Source data

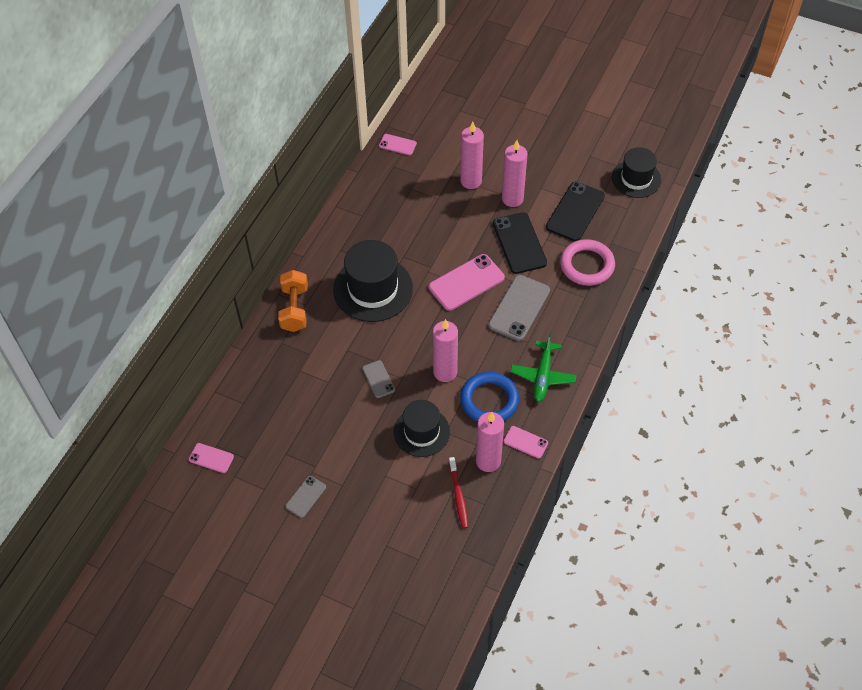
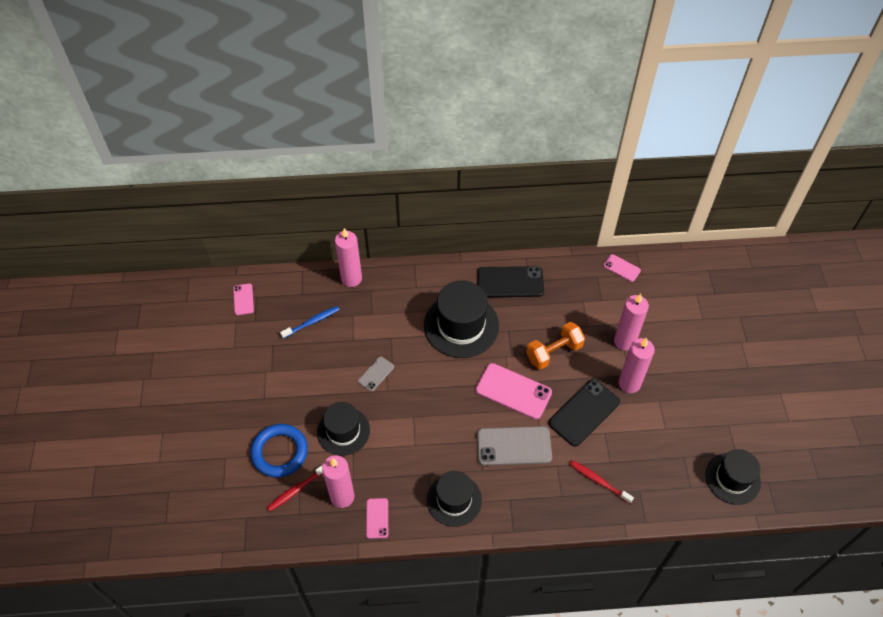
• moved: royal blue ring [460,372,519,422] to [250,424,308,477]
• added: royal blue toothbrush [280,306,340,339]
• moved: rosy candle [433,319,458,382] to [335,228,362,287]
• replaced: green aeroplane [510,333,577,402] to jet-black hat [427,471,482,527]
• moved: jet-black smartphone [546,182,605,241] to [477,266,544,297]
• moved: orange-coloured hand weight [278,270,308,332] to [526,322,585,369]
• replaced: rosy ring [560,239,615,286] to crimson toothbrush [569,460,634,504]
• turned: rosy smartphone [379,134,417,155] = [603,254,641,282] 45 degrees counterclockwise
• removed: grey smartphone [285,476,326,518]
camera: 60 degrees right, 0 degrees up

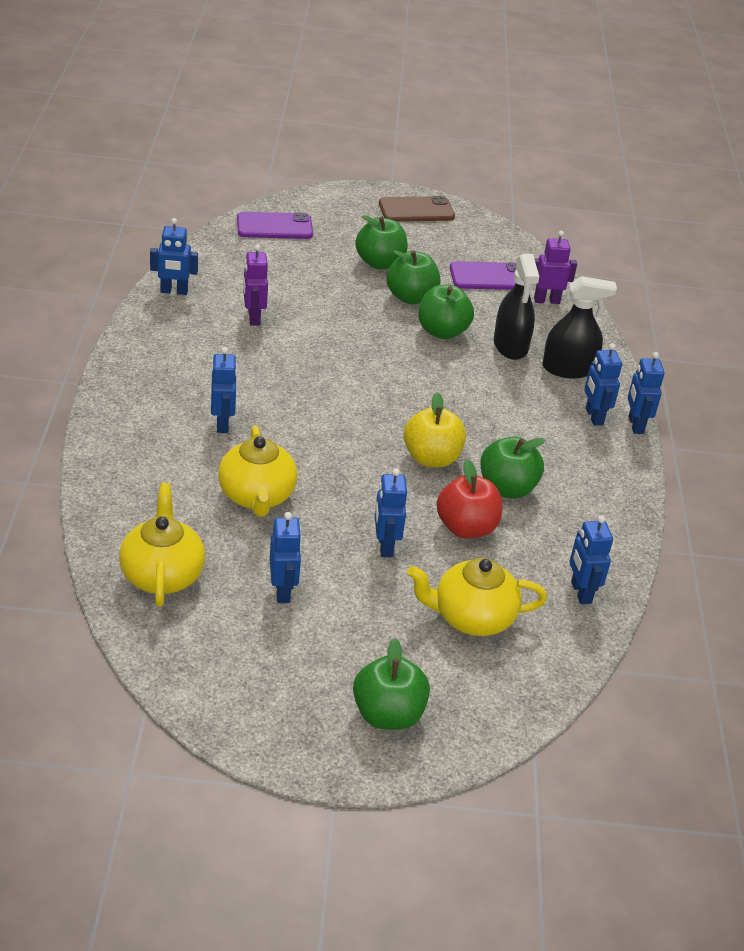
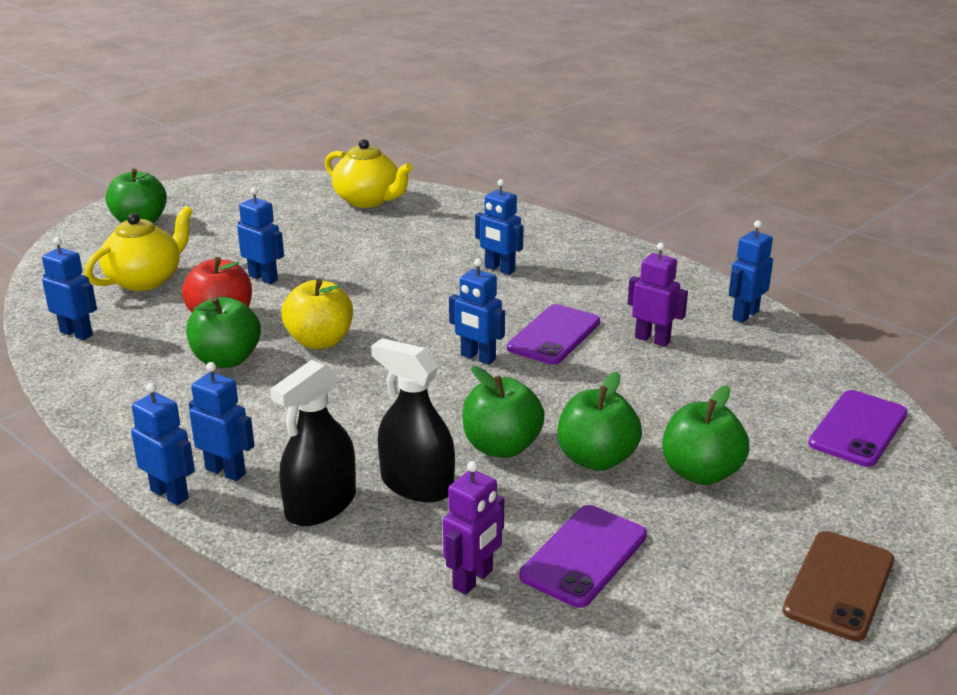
• moved: royal blue robot figure [270,512,302,603] to [449,258,505,365]
• added: purple smartphone [507,304,600,364]
• removed: bright yellow teapot [218,426,297,517]
camera: 135 degrees right, 10 degrees down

▶ **Task item**
Output all the records above again exactly, with the pictures dropped.

▶ **Task answer**
• moved: royal blue ring [460,372,519,422] to [250,424,308,477]
• added: royal blue toothbrush [280,306,340,339]
• moved: rosy candle [433,319,458,382] to [335,228,362,287]
• replaced: green aeroplane [510,333,577,402] to jet-black hat [427,471,482,527]
• moved: jet-black smartphone [546,182,605,241] to [477,266,544,297]
• moved: orange-coloured hand weight [278,270,308,332] to [526,322,585,369]
• replaced: rosy ring [560,239,615,286] to crimson toothbrush [569,460,634,504]
• turned: rosy smartphone [379,134,417,155] = [603,254,641,282] 45 degrees counterclockwise
• removed: grey smartphone [285,476,326,518]
camera: 60 degrees right, 0 degrees up

• moved: royal blue robot figure [270,512,302,603] to [449,258,505,365]
• added: purple smartphone [507,304,600,364]
• removed: bright yellow teapot [218,426,297,517]
camera: 135 degrees right, 10 degrees down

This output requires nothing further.